#### [WORK TO BE COMPLETED]
An exact copy of the lines of the listing below between the "BT2 pin TXD: A5 -> D13" line and the "JOY3 pin VRY: A2 -> D6" line, both included, is the whole answer; please omit the pictures.
··········
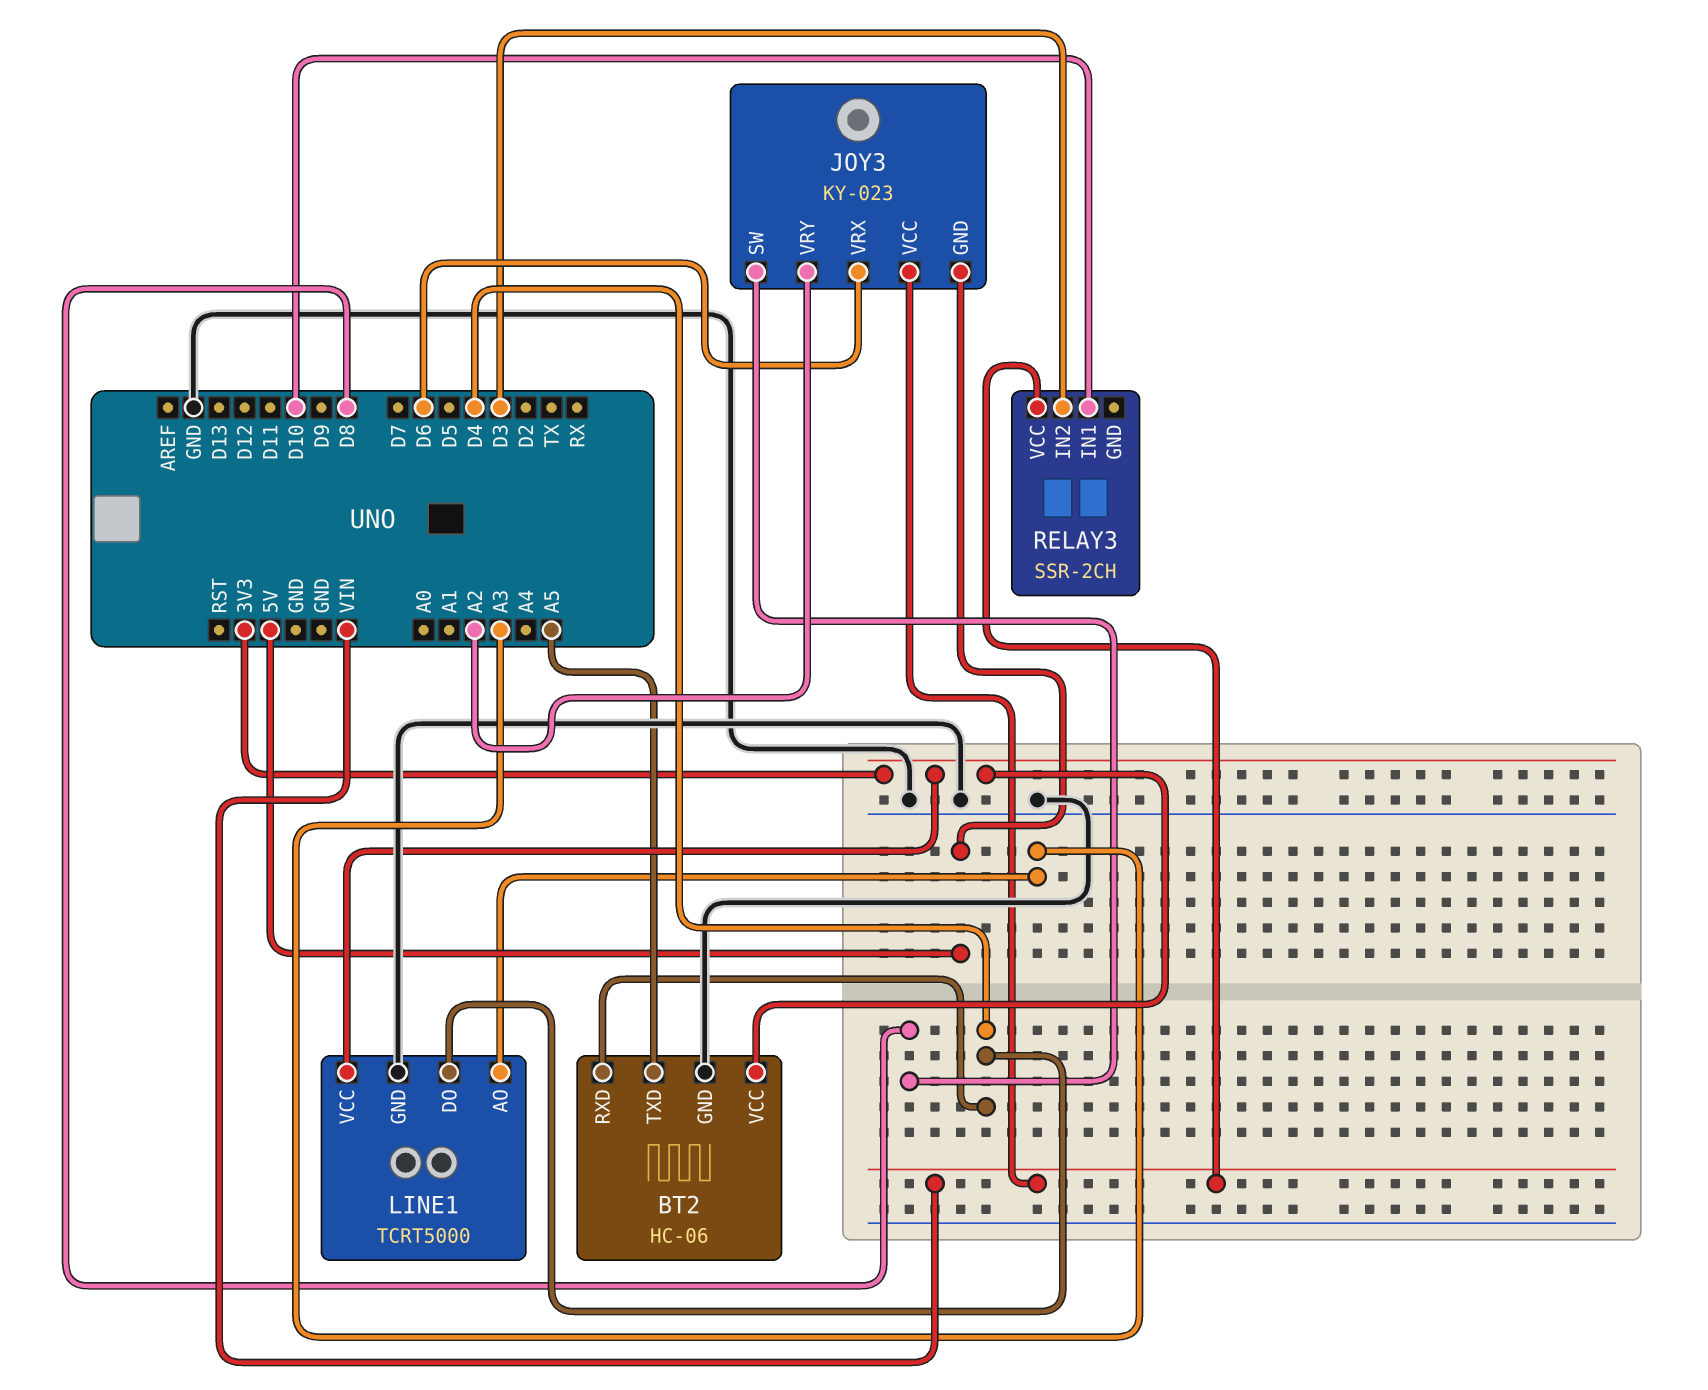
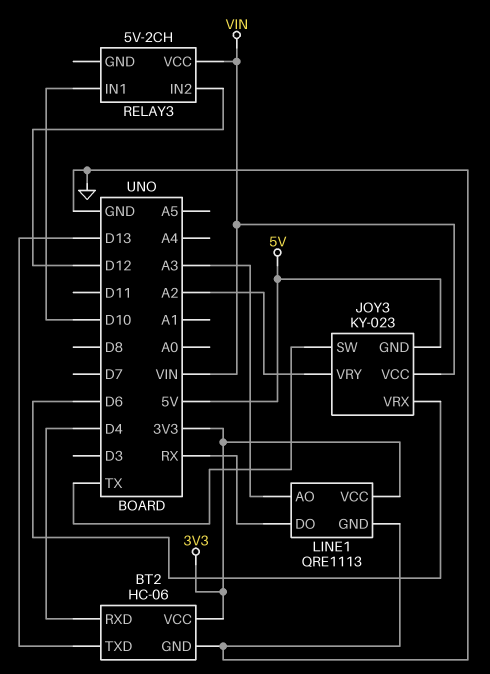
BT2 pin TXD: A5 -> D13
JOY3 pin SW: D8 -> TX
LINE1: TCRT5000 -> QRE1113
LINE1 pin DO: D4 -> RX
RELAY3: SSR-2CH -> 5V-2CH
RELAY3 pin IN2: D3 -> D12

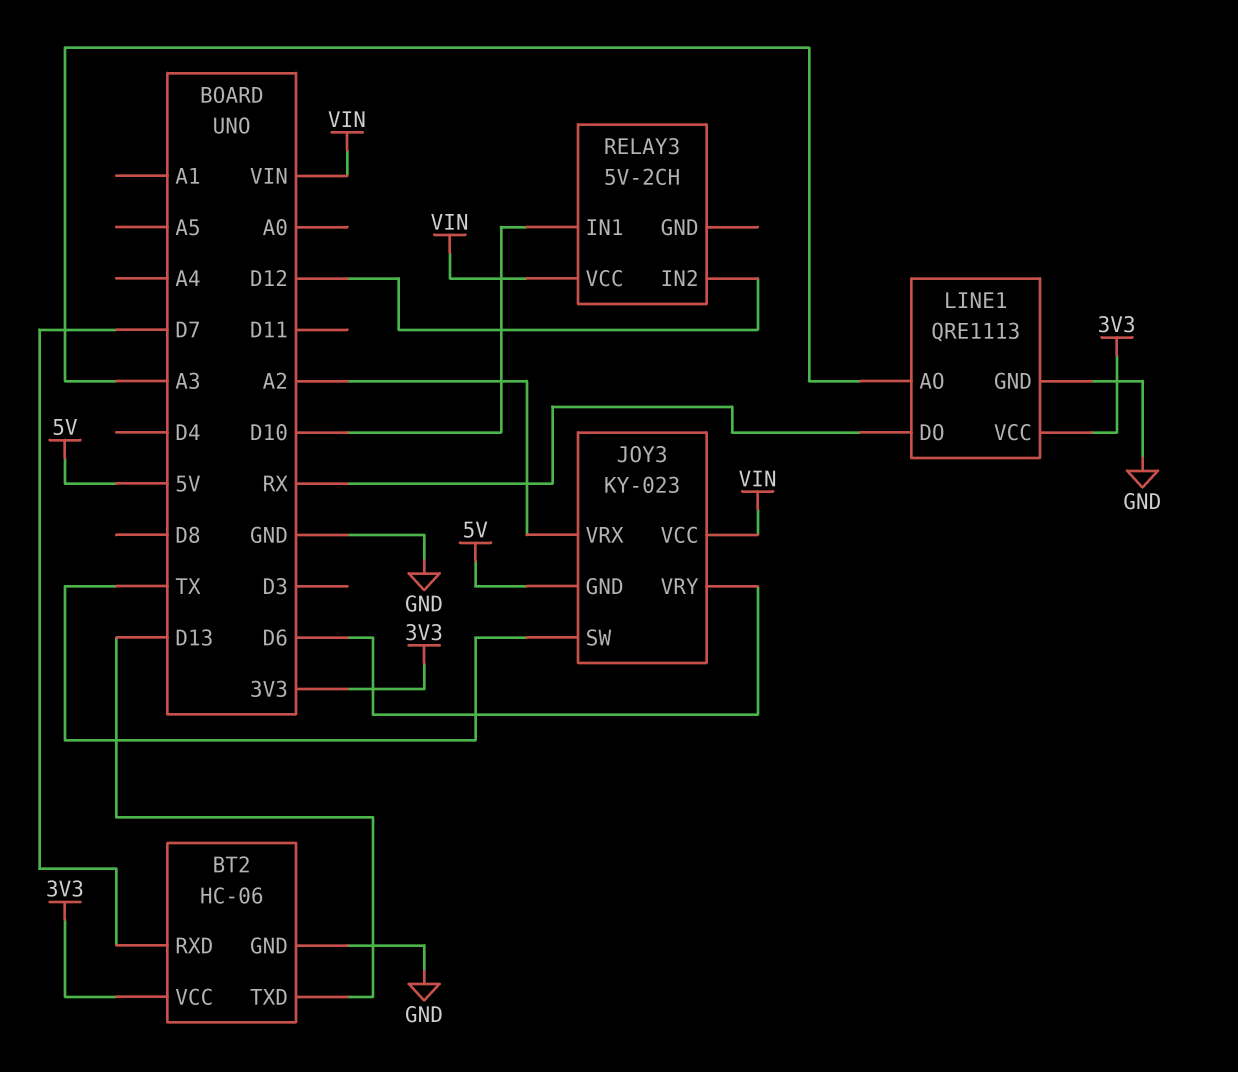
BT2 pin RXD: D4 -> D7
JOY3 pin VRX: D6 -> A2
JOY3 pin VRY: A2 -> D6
··········
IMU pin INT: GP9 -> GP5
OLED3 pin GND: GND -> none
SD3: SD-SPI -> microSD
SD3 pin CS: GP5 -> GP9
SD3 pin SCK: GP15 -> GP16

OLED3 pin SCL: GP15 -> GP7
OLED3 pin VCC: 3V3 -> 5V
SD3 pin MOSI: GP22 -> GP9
··········
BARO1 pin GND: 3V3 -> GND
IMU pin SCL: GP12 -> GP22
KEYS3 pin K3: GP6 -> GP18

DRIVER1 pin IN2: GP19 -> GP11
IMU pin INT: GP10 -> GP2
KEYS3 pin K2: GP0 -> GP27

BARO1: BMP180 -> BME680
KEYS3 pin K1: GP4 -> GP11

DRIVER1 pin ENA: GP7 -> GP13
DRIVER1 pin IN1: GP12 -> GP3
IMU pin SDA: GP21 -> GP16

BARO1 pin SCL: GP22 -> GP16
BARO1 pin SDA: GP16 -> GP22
··········
#### [RESPONSE AREA]
BT2 pin TXD: A5 -> D13
JOY3 pin SW: D8 -> TX
LINE1: TCRT5000 -> QRE1113
LINE1 pin DO: D4 -> RX
RELAY3: SSR-2CH -> 5V-2CH
RELAY3 pin IN2: D3 -> D12

BT2 pin RXD: D4 -> D7
JOY3 pin VRX: D6 -> A2
JOY3 pin VRY: A2 -> D6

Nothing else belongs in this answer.